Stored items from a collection
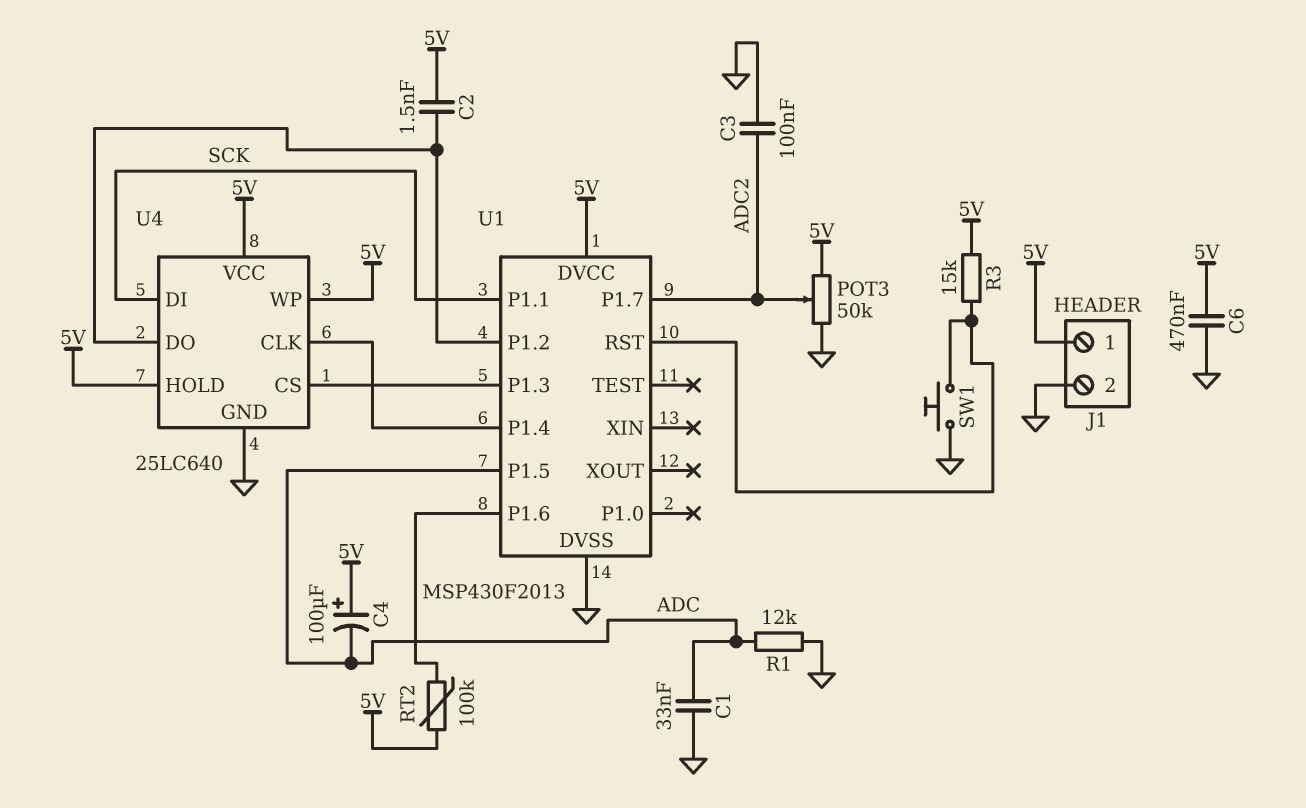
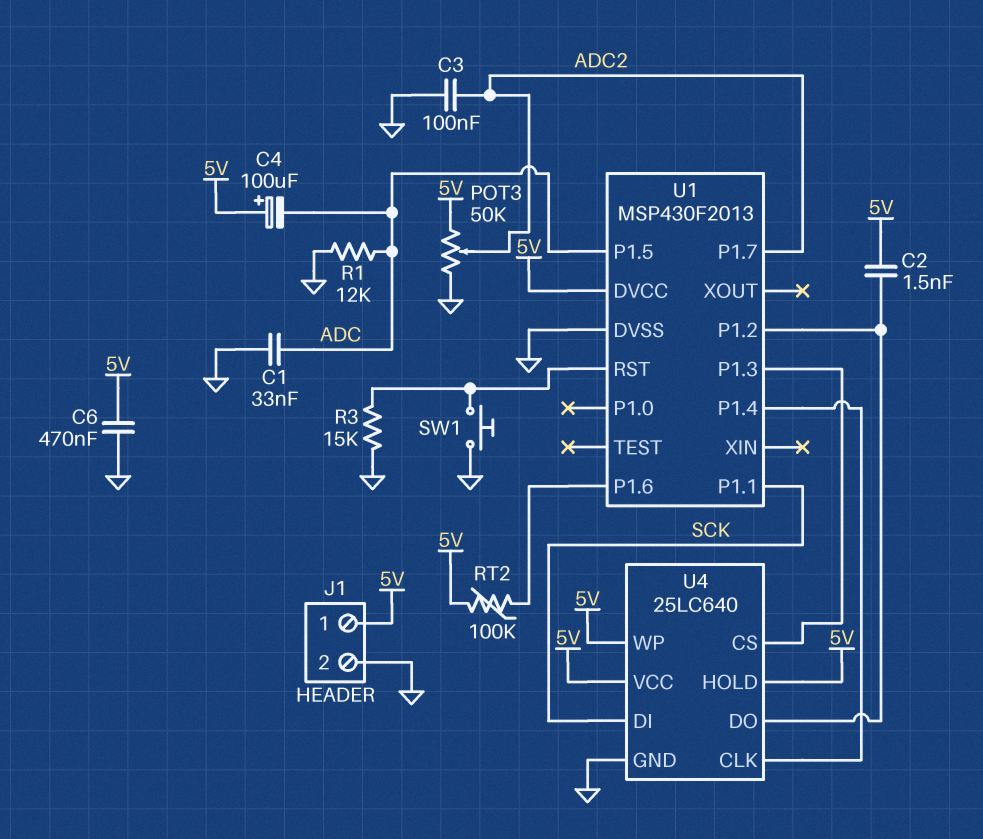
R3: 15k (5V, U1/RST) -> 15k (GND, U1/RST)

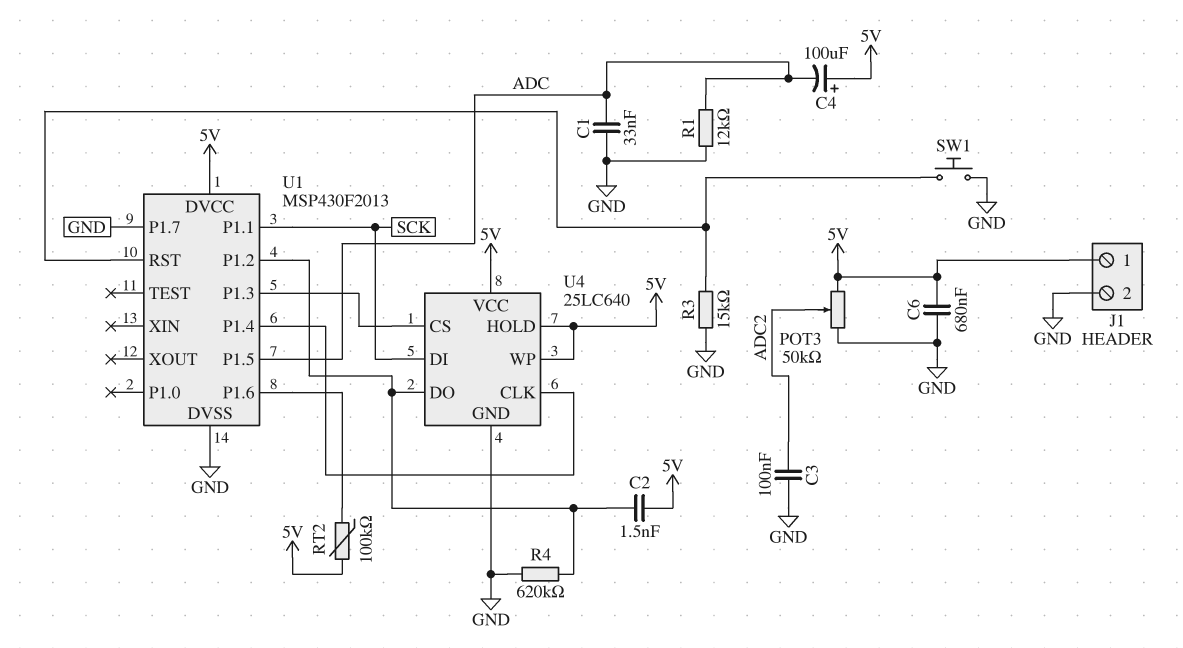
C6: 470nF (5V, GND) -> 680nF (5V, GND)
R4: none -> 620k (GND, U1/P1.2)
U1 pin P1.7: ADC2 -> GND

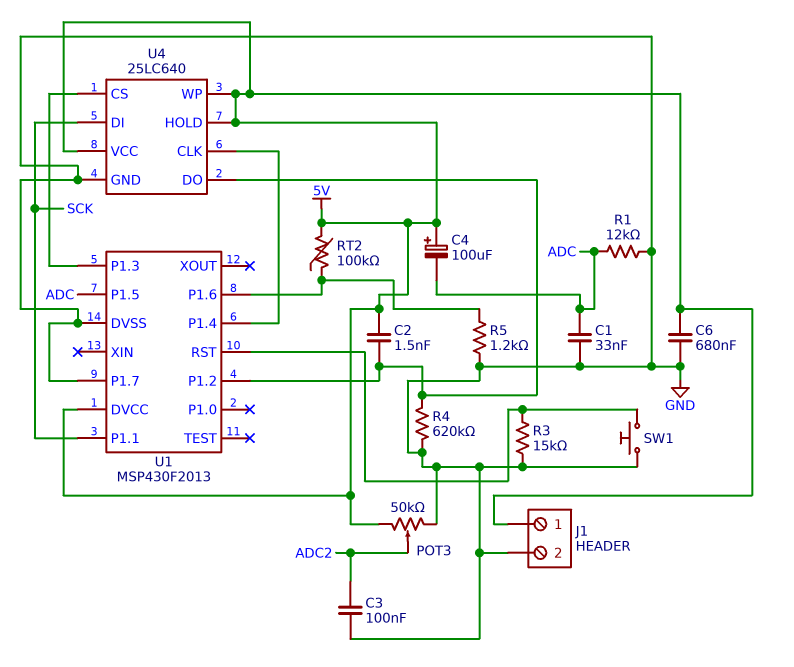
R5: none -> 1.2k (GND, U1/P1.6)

*TASK DIRECTIONS*
Your job is to copy out every line from the records above that has the word "none".

*RESULT OF THE EXERCISE*
R4: none -> 620k (GND, U1/P1.2)
R5: none -> 1.2k (GND, U1/P1.6)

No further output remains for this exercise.